[Work instructions] Once the line containing "green hammer: 6 -> 5" is found in the entries below, restate it and each following line word for word, stopping after the line containing "white vase: 2 -> 3".

[Start of Attachment]

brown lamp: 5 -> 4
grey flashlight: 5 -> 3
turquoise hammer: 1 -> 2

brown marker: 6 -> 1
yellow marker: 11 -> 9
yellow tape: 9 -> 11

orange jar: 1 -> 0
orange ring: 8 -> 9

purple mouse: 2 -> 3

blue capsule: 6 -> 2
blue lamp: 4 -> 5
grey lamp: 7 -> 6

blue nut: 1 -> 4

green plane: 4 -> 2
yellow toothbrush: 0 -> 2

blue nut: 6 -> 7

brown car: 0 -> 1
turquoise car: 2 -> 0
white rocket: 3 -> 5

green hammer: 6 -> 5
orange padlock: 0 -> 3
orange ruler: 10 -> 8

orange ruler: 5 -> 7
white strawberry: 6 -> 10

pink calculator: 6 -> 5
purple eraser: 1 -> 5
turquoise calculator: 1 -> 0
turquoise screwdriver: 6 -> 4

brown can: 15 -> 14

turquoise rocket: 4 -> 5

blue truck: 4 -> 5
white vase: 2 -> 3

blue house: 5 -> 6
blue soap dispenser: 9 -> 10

[End of Attachment]

[Answer section]
green hammer: 6 -> 5
orange padlock: 0 -> 3
orange ruler: 10 -> 8

orange ruler: 5 -> 7
white strawberry: 6 -> 10

pink calculator: 6 -> 5
purple eraser: 1 -> 5
turquoise calculator: 1 -> 0
turquoise screwdriver: 6 -> 4

brown can: 15 -> 14

turquoise rocket: 4 -> 5

blue truck: 4 -> 5
white vase: 2 -> 3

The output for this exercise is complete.